- [PROBLEM DETAILS]: Look through the data below. Show each line where the string "book" occurs.

[Stored data]
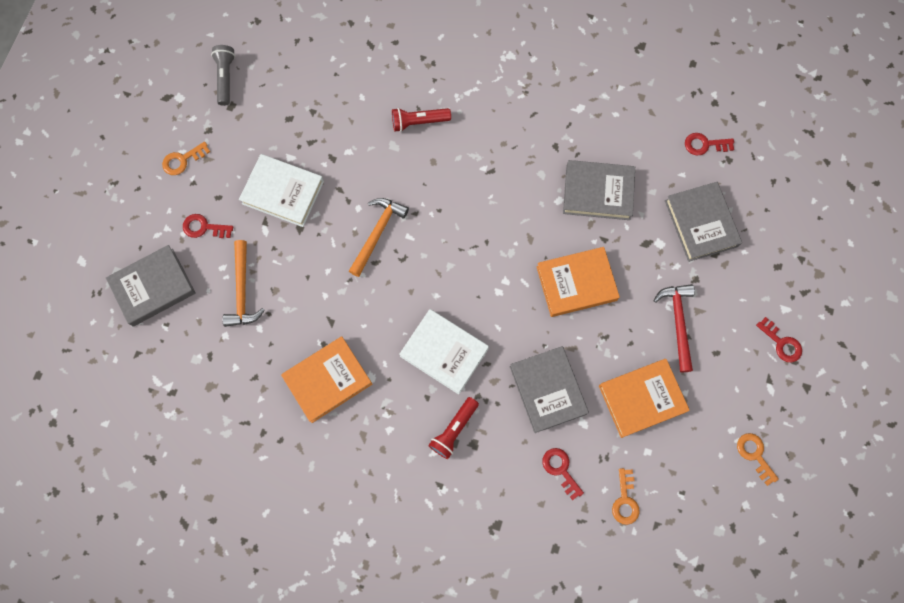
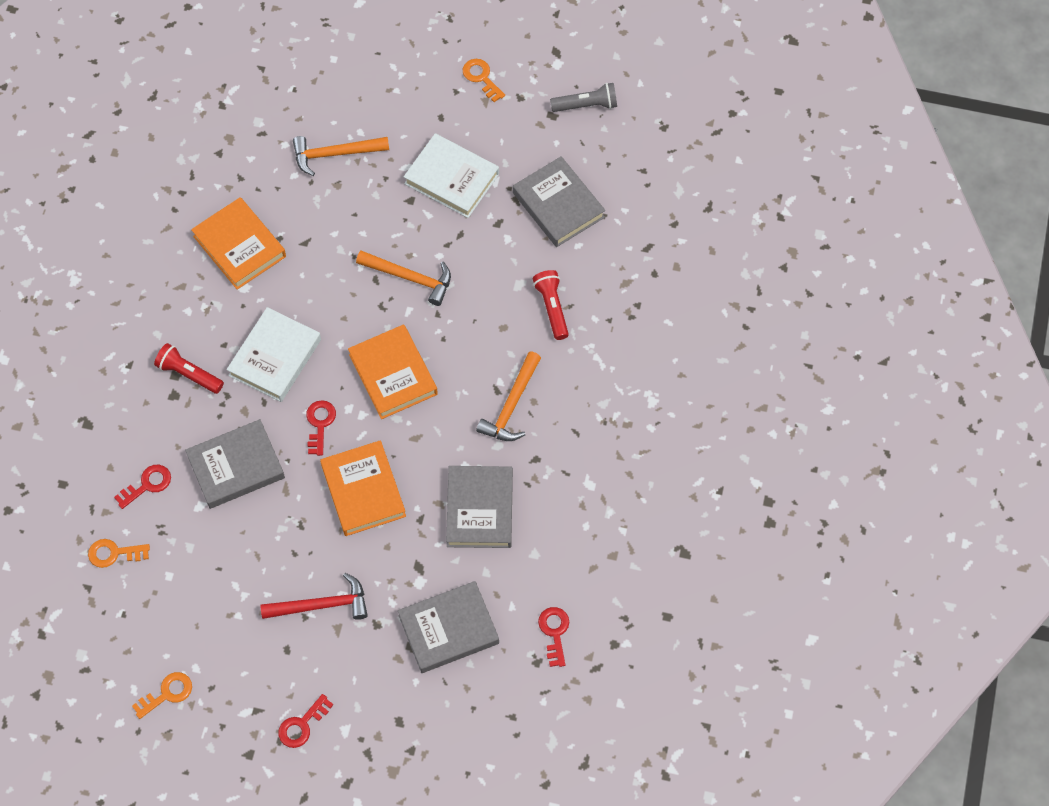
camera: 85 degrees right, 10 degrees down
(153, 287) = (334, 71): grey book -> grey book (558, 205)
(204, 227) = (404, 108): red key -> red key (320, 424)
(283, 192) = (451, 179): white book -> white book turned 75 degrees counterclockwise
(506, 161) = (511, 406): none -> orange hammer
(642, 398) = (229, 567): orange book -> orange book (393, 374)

- [SOLUTION TO THIS TASK]:
(153, 287) = (334, 71): grey book -> grey book (558, 205)
(283, 192) = (451, 179): white book -> white book turned 75 degrees counterclockwise
(642, 398) = (229, 567): orange book -> orange book (393, 374)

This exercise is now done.